- **Exercise directions**
Transcribe each of the following entries without any changes.

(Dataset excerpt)
#####
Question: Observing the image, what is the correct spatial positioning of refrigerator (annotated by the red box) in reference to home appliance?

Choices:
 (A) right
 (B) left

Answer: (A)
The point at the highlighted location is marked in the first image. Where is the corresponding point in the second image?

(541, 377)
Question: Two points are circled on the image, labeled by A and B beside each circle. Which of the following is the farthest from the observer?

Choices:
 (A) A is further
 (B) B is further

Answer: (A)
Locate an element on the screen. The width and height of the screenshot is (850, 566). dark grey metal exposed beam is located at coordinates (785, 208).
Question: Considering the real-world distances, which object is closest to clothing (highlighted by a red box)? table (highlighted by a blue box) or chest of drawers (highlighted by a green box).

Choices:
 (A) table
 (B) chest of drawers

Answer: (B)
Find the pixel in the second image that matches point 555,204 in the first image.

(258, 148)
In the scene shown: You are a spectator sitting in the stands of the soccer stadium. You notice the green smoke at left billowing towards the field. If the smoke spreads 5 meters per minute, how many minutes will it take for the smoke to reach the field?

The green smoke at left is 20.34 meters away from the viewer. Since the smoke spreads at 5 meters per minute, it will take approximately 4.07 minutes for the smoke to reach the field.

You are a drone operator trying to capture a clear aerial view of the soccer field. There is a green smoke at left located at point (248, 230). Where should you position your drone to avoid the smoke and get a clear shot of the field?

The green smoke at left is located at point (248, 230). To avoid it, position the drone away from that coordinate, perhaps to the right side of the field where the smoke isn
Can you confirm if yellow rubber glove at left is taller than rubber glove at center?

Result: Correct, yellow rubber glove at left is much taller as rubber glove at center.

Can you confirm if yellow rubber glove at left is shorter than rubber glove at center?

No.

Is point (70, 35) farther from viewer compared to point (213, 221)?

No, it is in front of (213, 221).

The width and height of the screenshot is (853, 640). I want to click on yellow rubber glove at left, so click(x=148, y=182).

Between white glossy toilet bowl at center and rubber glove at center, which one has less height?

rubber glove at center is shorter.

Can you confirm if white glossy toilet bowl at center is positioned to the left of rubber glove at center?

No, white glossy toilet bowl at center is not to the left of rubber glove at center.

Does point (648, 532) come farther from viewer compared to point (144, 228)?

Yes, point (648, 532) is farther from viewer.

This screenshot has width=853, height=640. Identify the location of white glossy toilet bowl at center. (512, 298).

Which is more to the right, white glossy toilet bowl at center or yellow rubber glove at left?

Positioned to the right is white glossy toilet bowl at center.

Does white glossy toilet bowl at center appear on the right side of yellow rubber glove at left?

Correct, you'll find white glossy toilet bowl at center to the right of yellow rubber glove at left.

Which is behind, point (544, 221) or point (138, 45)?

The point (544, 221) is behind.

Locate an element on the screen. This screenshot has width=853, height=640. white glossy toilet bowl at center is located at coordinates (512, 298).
#####
- **Expected answer**
Question: Observing the image, what is the correct spatial positioning of refrigerator (annotated by the red box) in reference to home appliance?

Choices:
 (A) right
 (B) left

Answer: (A)
The point at the highlighted location is marked in the first image. Where is the corresponding point in the second image?

(541, 377)
Question: Two points are circled on the image, labeled by A and B beside each circle. Which of the following is the farthest from the observer?

Choices:
 (A) A is further
 (B) B is further

Answer: (A)
Locate an element on the screen. The width and height of the screenshot is (850, 566). dark grey metal exposed beam is located at coordinates (785, 208).
Question: Considering the real-world distances, which object is closest to clothing (highlighted by a red box)? table (highlighted by a blue box) or chest of drawers (highlighted by a green box).

Choices:
 (A) table
 (B) chest of drawers

Answer: (B)
Find the pixel in the second image that matches point 555,204 in the first image.

(258, 148)
In the scene shown: You are a spectator sitting in the stands of the soccer stadium. You notice the green smoke at left billowing towards the field. If the smoke spreads 5 meters per minute, how many minutes will it take for the smoke to reach the field?

The green smoke at left is 20.34 meters away from the viewer. Since the smoke spreads at 5 meters per minute, it will take approximately 4.07 minutes for the smoke to reach the field.

You are a drone operator trying to capture a clear aerial view of the soccer field. There is a green smoke at left located at point (248, 230). Where should you position your drone to avoid the smoke and get a clear shot of the field?

The green smoke at left is located at point (248, 230). To avoid it, position the drone away from that coordinate, perhaps to the right side of the field where the smoke isn
Can you confirm if yellow rubber glove at left is taller than rubber glove at center?

Result: Correct, yellow rubber glove at left is much taller as rubber glove at center.

Can you confirm if yellow rubber glove at left is shorter than rubber glove at center?

No.

Is point (70, 35) farther from viewer compared to point (213, 221)?

No, it is in front of (213, 221).

The width and height of the screenshot is (853, 640). I want to click on yellow rubber glove at left, so click(x=148, y=182).

Between white glossy toilet bowl at center and rubber glove at center, which one has less height?

rubber glove at center is shorter.

Can you confirm if white glossy toilet bowl at center is positioned to the left of rubber glove at center?

No, white glossy toilet bowl at center is not to the left of rubber glove at center.

Does point (648, 532) come farther from viewer compared to point (144, 228)?

Yes, point (648, 532) is farther from viewer.

This screenshot has width=853, height=640. Identify the location of white glossy toilet bowl at center. (512, 298).

Which is more to the right, white glossy toilet bowl at center or yellow rubber glove at left?

Positioned to the right is white glossy toilet bowl at center.

Does white glossy toilet bowl at center appear on the right side of yellow rubber glove at left?

Correct, you'll find white glossy toilet bowl at center to the right of yellow rubber glove at left.

Which is behind, point (544, 221) or point (138, 45)?

The point (544, 221) is behind.

Locate an element on the screen. This screenshot has width=853, height=640. white glossy toilet bowl at center is located at coordinates (512, 298).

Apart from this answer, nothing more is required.